Records: Begin
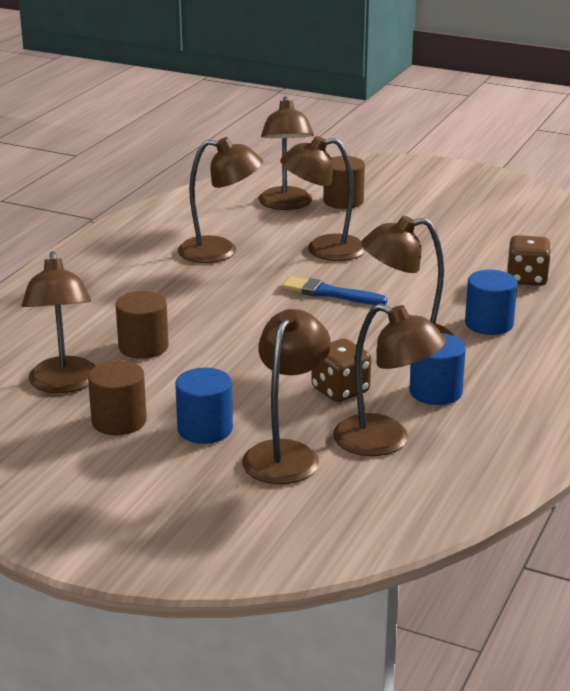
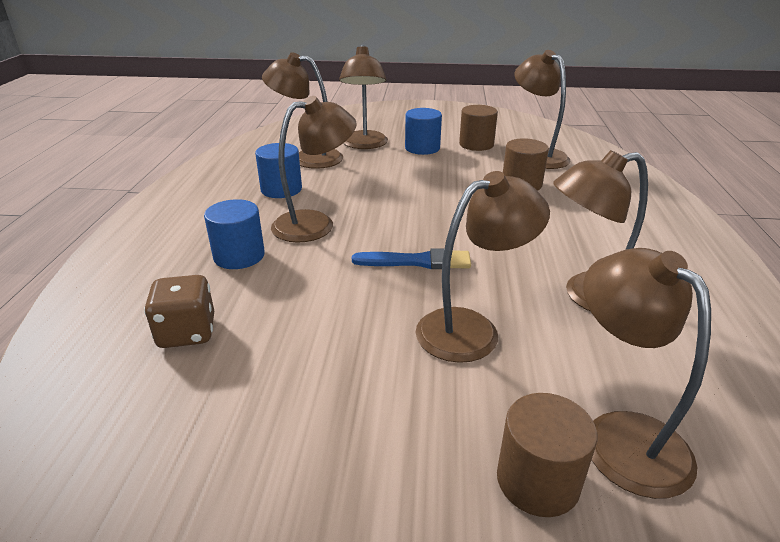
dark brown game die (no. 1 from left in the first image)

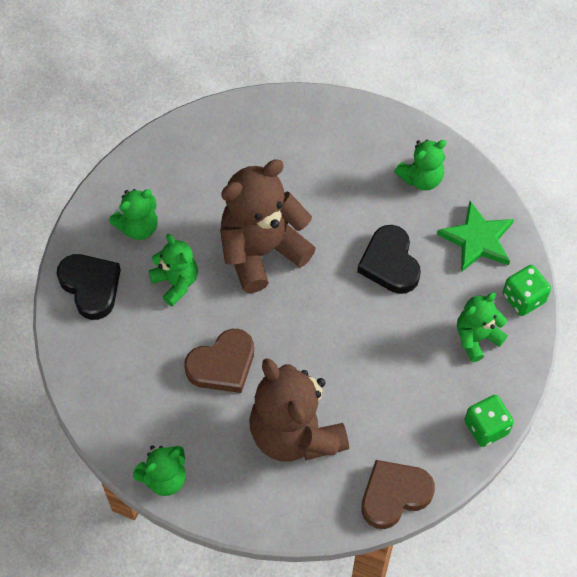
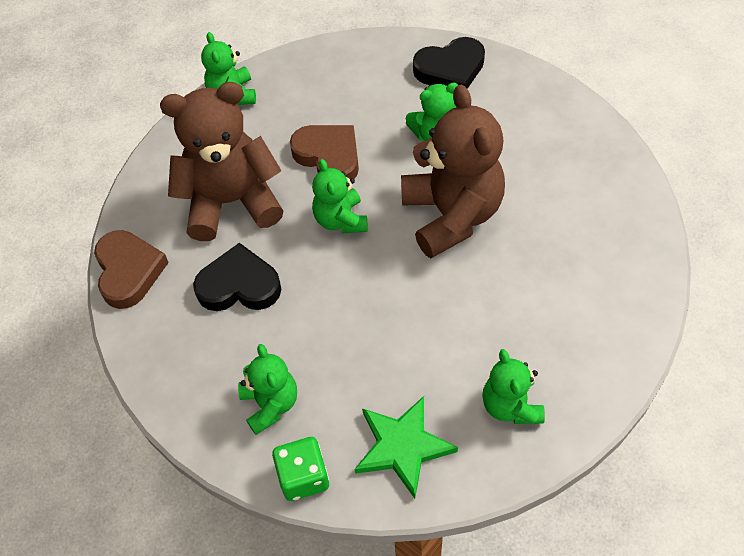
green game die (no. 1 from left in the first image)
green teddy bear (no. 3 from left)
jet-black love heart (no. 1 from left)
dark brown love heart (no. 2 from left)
Records: End
The answer must be an exact copy of the records above, with the pictures left out.

# Response for this exercise
dark brown game die (no. 1 from left in the first image)

green game die (no. 1 from left in the first image)
green teddy bear (no. 3 from left)
jet-black love heart (no. 1 from left)
dark brown love heart (no. 2 from left)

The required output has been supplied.